_Supplied information:_
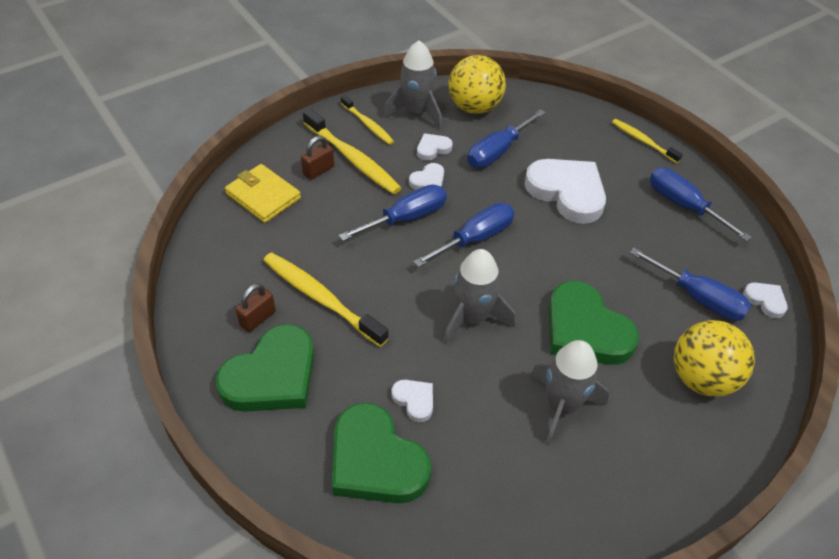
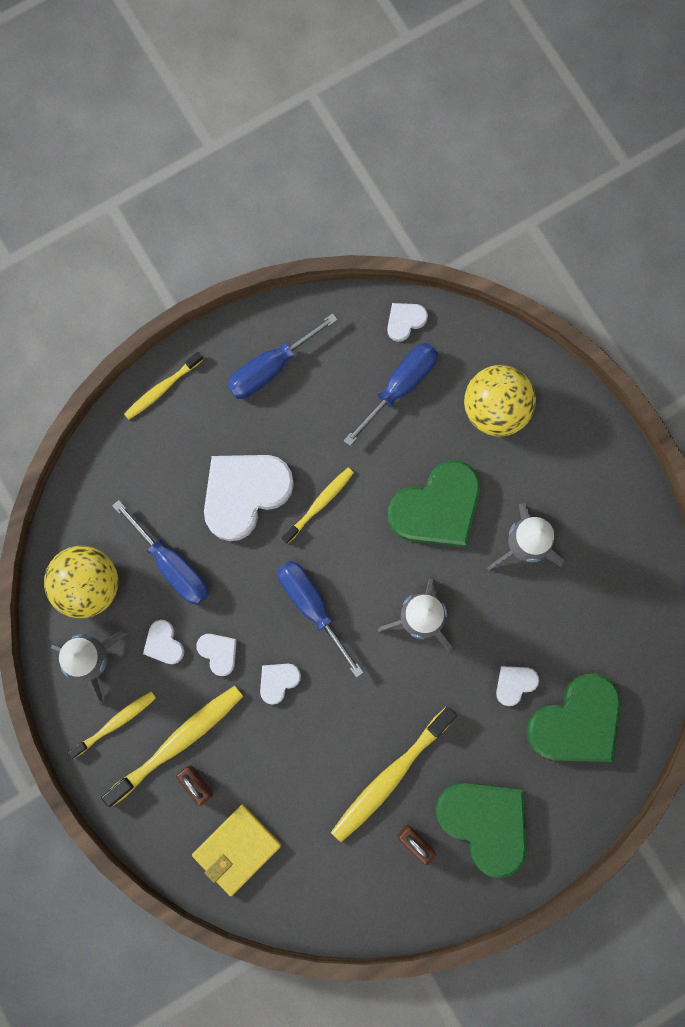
camera: 85 degrees left, 30 degrees up
(406, 218) = (278, 681): blue screwdriver -> white heart
(569, 241) = (319, 504): none -> yellow toothbrush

_Instructions to follow:_ The pictures are not wanted, but every line of the listing should be duplicated exactly.

_Result below:_
camera: 85 degrees left, 30 degrees up
(406, 218) = (278, 681): blue screwdriver -> white heart
(569, 241) = (319, 504): none -> yellow toothbrush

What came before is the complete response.